Task item
Look through the material beneath and copy each line with the word "grey".

Provided records

++++++++++

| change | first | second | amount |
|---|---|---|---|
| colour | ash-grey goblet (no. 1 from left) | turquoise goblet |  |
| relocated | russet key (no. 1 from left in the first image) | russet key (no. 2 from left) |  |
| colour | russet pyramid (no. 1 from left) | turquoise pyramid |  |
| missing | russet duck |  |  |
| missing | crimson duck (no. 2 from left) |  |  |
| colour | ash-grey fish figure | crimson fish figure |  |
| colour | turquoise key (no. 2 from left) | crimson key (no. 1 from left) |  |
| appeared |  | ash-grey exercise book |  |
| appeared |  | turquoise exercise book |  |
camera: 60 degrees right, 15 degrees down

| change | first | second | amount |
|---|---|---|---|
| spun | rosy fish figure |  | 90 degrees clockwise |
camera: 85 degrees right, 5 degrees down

++++++++++

Answer section
| colour | ash-grey goblet (no. 1 from left) | turquoise goblet |  |
| colour | ash-grey fish figure | crimson fish figure |  |
| appeared |  | ash-grey exercise book |  |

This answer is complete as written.